Segment Start: RECORD EXTRACTS

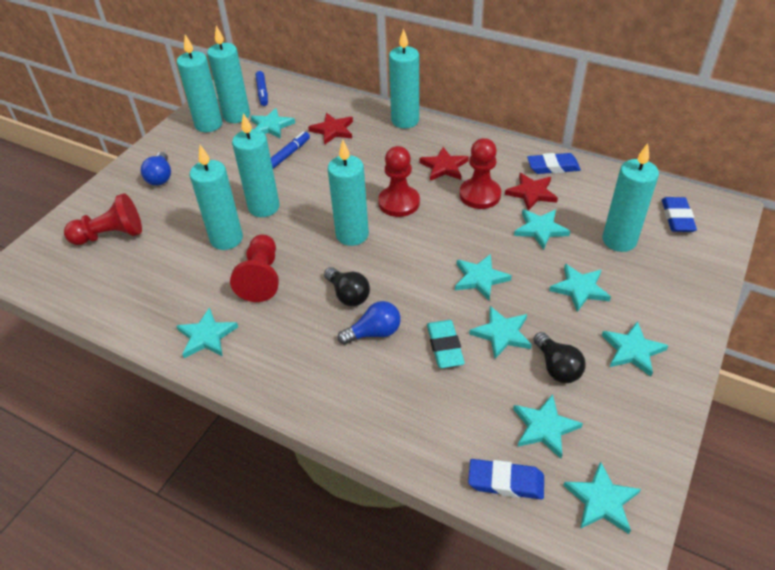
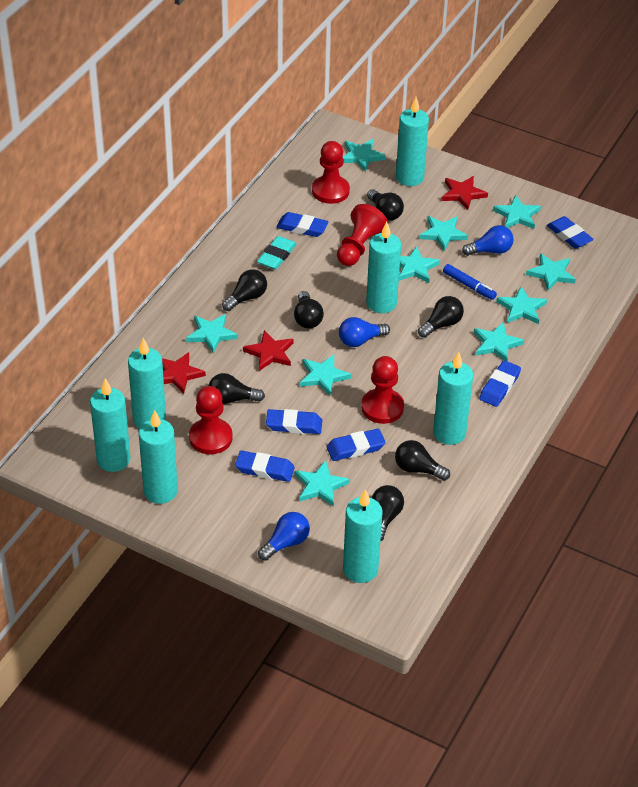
black light bulb: 2 -> 7
blue eraser: 3 -> 6
blue light bulb: 2 -> 3
blue marker: 2 -> 1
turquoise star: 9 -> 10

Segment End: RECORD EXTRACTS

**EXERCISE GOAL:** Check all the records above and select each line where the string "bulb" is found.

**RESPONSE BELOW:**
black light bulb: 2 -> 7
blue light bulb: 2 -> 3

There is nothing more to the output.